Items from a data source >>
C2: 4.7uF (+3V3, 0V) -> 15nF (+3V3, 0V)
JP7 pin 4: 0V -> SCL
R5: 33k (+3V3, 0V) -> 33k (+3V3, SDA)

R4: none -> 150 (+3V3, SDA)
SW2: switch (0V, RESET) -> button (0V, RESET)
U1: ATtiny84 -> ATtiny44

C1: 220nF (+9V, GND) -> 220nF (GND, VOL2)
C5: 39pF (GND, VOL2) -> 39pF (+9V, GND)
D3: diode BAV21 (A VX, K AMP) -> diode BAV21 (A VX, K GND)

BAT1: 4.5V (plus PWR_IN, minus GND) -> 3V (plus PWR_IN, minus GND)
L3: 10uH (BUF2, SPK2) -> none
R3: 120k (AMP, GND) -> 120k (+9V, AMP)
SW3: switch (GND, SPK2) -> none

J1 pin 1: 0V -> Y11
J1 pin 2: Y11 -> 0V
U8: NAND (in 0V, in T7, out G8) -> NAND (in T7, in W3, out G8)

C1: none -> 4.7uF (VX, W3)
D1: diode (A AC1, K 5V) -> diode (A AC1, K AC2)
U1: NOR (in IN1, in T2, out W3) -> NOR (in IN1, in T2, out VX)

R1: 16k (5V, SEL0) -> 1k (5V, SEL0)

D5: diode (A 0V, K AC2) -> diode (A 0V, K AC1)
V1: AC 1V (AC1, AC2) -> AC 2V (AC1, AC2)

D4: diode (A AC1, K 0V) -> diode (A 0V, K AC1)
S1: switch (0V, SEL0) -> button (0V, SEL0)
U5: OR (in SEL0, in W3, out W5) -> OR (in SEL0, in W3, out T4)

PROBLEM STATEMENT >>
Retype the records that precede this task, keeping them exactly the same.

WRITTEN RESPONSE >>
C2: 4.7uF (+3V3, 0V) -> 15nF (+3V3, 0V)
JP7 pin 4: 0V -> SCL
R5: 33k (+3V3, 0V) -> 33k (+3V3, SDA)

R4: none -> 150 (+3V3, SDA)
SW2: switch (0V, RESET) -> button (0V, RESET)
U1: ATtiny84 -> ATtiny44

C1: 220nF (+9V, GND) -> 220nF (GND, VOL2)
C5: 39pF (GND, VOL2) -> 39pF (+9V, GND)
D3: diode BAV21 (A VX, K AMP) -> diode BAV21 (A VX, K GND)

BAT1: 4.5V (plus PWR_IN, minus GND) -> 3V (plus PWR_IN, minus GND)
L3: 10uH (BUF2, SPK2) -> none
R3: 120k (AMP, GND) -> 120k (+9V, AMP)
SW3: switch (GND, SPK2) -> none

J1 pin 1: 0V -> Y11
J1 pin 2: Y11 -> 0V
U8: NAND (in 0V, in T7, out G8) -> NAND (in T7, in W3, out G8)

C1: none -> 4.7uF (VX, W3)
D1: diode (A AC1, K 5V) -> diode (A AC1, K AC2)
U1: NOR (in IN1, in T2, out W3) -> NOR (in IN1, in T2, out VX)

R1: 16k (5V, SEL0) -> 1k (5V, SEL0)

D5: diode (A 0V, K AC2) -> diode (A 0V, K AC1)
V1: AC 1V (AC1, AC2) -> AC 2V (AC1, AC2)

D4: diode (A AC1, K 0V) -> diode (A 0V, K AC1)
S1: switch (0V, SEL0) -> button (0V, SEL0)
U5: OR (in SEL0, in W3, out W5) -> OR (in SEL0, in W3, out T4)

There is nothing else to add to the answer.